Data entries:

= Beginning of Section =

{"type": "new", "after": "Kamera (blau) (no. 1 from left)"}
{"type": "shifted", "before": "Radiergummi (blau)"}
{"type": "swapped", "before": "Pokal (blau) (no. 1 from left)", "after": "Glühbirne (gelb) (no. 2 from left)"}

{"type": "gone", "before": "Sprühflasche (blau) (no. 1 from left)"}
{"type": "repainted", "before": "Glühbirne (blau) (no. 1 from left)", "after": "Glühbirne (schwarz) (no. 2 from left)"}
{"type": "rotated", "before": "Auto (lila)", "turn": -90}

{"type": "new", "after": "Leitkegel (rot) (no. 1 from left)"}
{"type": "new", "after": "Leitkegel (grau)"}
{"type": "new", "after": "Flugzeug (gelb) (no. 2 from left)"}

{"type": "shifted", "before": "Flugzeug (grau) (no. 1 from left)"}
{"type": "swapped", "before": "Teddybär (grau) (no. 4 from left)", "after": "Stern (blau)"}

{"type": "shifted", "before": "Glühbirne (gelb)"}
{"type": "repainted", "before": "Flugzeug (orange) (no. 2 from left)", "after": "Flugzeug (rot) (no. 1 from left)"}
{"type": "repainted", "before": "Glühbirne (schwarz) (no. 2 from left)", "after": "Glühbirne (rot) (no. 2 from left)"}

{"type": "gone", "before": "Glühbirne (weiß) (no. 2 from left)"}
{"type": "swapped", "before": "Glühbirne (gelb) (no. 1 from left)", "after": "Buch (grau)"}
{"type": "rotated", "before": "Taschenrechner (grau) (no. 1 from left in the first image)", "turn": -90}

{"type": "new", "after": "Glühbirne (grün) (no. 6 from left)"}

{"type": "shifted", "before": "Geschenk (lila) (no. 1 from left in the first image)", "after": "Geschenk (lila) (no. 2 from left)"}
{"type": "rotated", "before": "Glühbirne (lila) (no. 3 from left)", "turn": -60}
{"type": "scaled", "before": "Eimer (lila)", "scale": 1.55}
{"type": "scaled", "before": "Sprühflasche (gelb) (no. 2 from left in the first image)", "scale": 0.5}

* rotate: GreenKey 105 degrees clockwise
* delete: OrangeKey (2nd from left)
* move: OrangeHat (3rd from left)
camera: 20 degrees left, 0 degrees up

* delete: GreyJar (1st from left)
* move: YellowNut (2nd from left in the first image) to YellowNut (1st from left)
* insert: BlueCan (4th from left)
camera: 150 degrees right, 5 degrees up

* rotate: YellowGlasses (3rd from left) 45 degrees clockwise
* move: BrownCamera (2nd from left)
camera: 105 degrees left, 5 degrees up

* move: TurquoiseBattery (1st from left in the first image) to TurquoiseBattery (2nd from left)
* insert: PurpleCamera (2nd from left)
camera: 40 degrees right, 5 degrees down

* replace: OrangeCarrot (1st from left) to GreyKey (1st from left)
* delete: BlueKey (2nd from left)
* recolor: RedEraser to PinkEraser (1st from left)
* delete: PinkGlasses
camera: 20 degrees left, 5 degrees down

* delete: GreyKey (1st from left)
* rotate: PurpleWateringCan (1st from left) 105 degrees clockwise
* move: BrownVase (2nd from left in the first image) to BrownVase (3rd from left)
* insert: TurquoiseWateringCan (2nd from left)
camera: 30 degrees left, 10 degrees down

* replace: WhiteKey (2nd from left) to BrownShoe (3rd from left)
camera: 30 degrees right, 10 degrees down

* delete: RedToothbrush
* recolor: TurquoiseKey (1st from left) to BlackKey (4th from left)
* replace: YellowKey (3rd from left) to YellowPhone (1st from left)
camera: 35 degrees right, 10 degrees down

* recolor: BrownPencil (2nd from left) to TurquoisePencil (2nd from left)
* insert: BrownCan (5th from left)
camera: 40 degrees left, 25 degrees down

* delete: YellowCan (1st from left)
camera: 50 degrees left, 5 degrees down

= End of Section =

What you are asked to do: All of the entries need to be reproduced exactly; please write them out.

Written reply:
{"type": "new", "after": "Kamera (blau) (no. 1 from left)"}
{"type": "shifted", "before": "Radiergummi (blau)"}
{"type": "swapped", "before": "Pokal (blau) (no. 1 from left)", "after": "Glühbirne (gelb) (no. 2 from left)"}

{"type": "gone", "before": "Sprühflasche (blau) (no. 1 from left)"}
{"type": "repainted", "before": "Glühbirne (blau) (no. 1 from left)", "after": "Glühbirne (schwarz) (no. 2 from left)"}
{"type": "rotated", "before": "Auto (lila)", "turn": -90}

{"type": "new", "after": "Leitkegel (rot) (no. 1 from left)"}
{"type": "new", "after": "Leitkegel (grau)"}
{"type": "new", "after": "Flugzeug (gelb) (no. 2 from left)"}

{"type": "shifted", "before": "Flugzeug (grau) (no. 1 from left)"}
{"type": "swapped", "before": "Teddybär (grau) (no. 4 from left)", "after": "Stern (blau)"}

{"type": "shifted", "before": "Glühbirne (gelb)"}
{"type": "repainted", "before": "Flugzeug (orange) (no. 2 from left)", "after": "Flugzeug (rot) (no. 1 from left)"}
{"type": "repainted", "before": "Glühbirne (schwarz) (no. 2 from left)", "after": "Glühbirne (rot) (no. 2 from left)"}

{"type": "gone", "before": "Glühbirne (weiß) (no. 2 from left)"}
{"type": "swapped", "before": "Glühbirne (gelb) (no. 1 from left)", "after": "Buch (grau)"}
{"type": "rotated", "before": "Taschenrechner (grau) (no. 1 from left in the first image)", "turn": -90}

{"type": "new", "after": "Glühbirne (grün) (no. 6 from left)"}

{"type": "shifted", "before": "Geschenk (lila) (no. 1 from left in the first image)", "after": "Geschenk (lila) (no. 2 from left)"}
{"type": "rotated", "before": "Glühbirne (lila) (no. 3 from left)", "turn": -60}
{"type": "scaled", "before": "Eimer (lila)", "scale": 1.55}
{"type": "scaled", "before": "Sprühflasche (gelb) (no. 2 from left in the first image)", "scale": 0.5}

* rotate: GreenKey 105 degrees clockwise
* delete: OrangeKey (2nd from left)
* move: OrangeHat (3rd from left)
camera: 20 degrees left, 0 degrees up

* delete: GreyJar (1st from left)
* move: YellowNut (2nd from left in the first image) to YellowNut (1st from left)
* insert: BlueCan (4th from left)
camera: 150 degrees right, 5 degrees up

* rotate: YellowGlasses (3rd from left) 45 degrees clockwise
* move: BrownCamera (2nd from left)
camera: 105 degrees left, 5 degrees up

* move: TurquoiseBattery (1st from left in the first image) to TurquoiseBattery (2nd from left)
* insert: PurpleCamera (2nd from left)
camera: 40 degrees right, 5 degrees down

* replace: OrangeCarrot (1st from left) to GreyKey (1st from left)
* delete: BlueKey (2nd from left)
* recolor: RedEraser to PinkEraser (1st from left)
* delete: PinkGlasses
camera: 20 degrees left, 5 degrees down

* delete: GreyKey (1st from left)
* rotate: PurpleWateringCan (1st from left) 105 degrees clockwise
* move: BrownVase (2nd from left in the first image) to BrownVase (3rd from left)
* insert: TurquoiseWateringCan (2nd from left)
camera: 30 degrees left, 10 degrees down

* replace: WhiteKey (2nd from left) to BrownShoe (3rd from left)
camera: 30 degrees right, 10 degrees down

* delete: RedToothbrush
* recolor: TurquoiseKey (1st from left) to BlackKey (4th from left)
* replace: YellowKey (3rd from left) to YellowPhone (1st from left)
camera: 35 degrees right, 10 degrees down

* recolor: BrownPencil (2nd from left) to TurquoisePencil (2nd from left)
* insert: BrownCan (5th from left)
camera: 40 degrees left, 25 degrees down

* delete: YellowCan (1st from left)
camera: 50 degrees left, 5 degrees down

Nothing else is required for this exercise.